* Instructions to follow: The output must match the entries below exactly, with pictures removed.

*** Opening of Source data ***

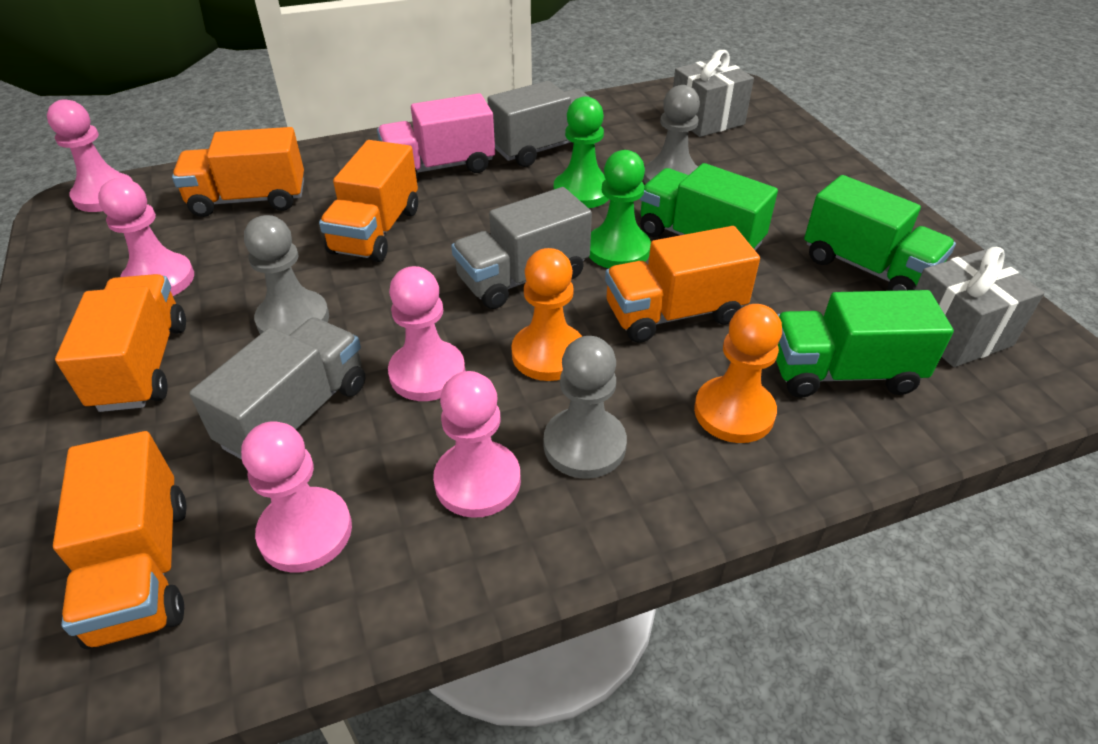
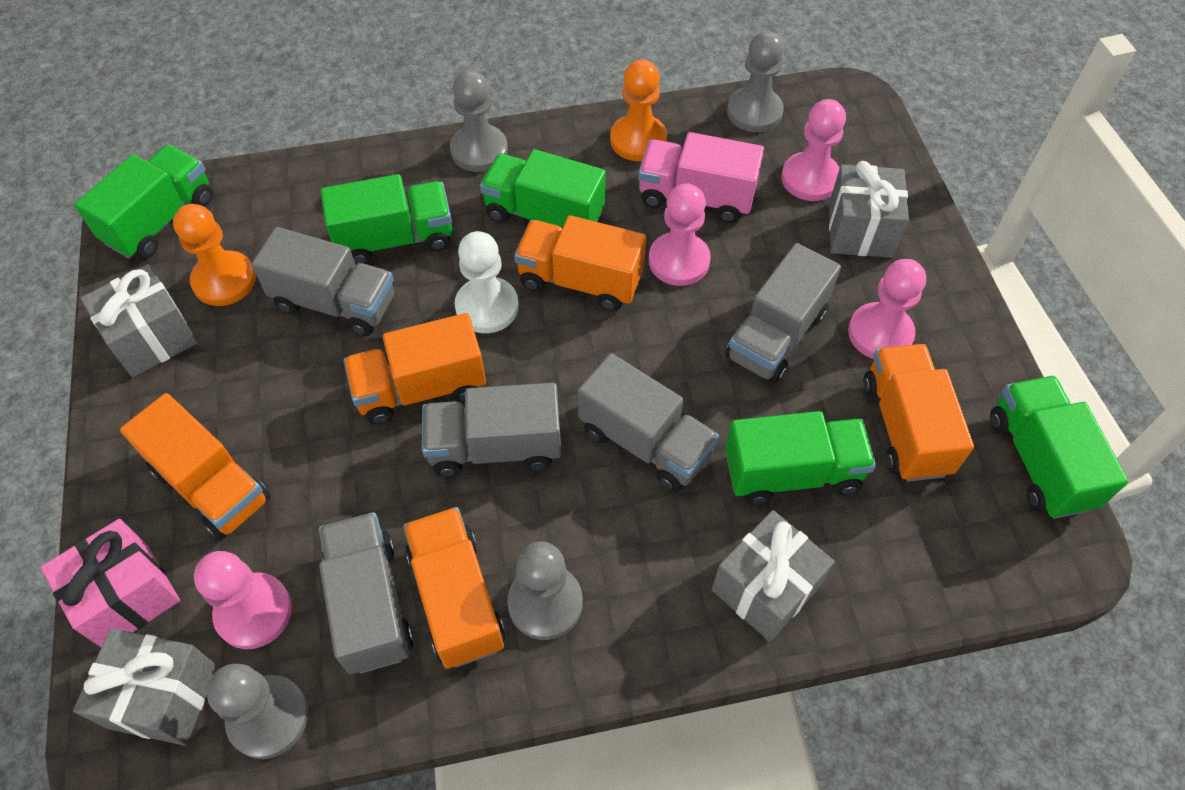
green pawn: 2 -> 0
green truck: 3 -> 5
grey gift: 2 -> 4
grey pawn: 3 -> 4
grey truck: 3 -> 5
pink gift: 0 -> 1
pink pawn: 5 -> 4
white pawn: 0 -> 1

*** Close of Source data ***

* Response to this task:
green pawn: 2 -> 0
green truck: 3 -> 5
grey gift: 2 -> 4
grey pawn: 3 -> 4
grey truck: 3 -> 5
pink gift: 0 -> 1
pink pawn: 5 -> 4
white pawn: 0 -> 1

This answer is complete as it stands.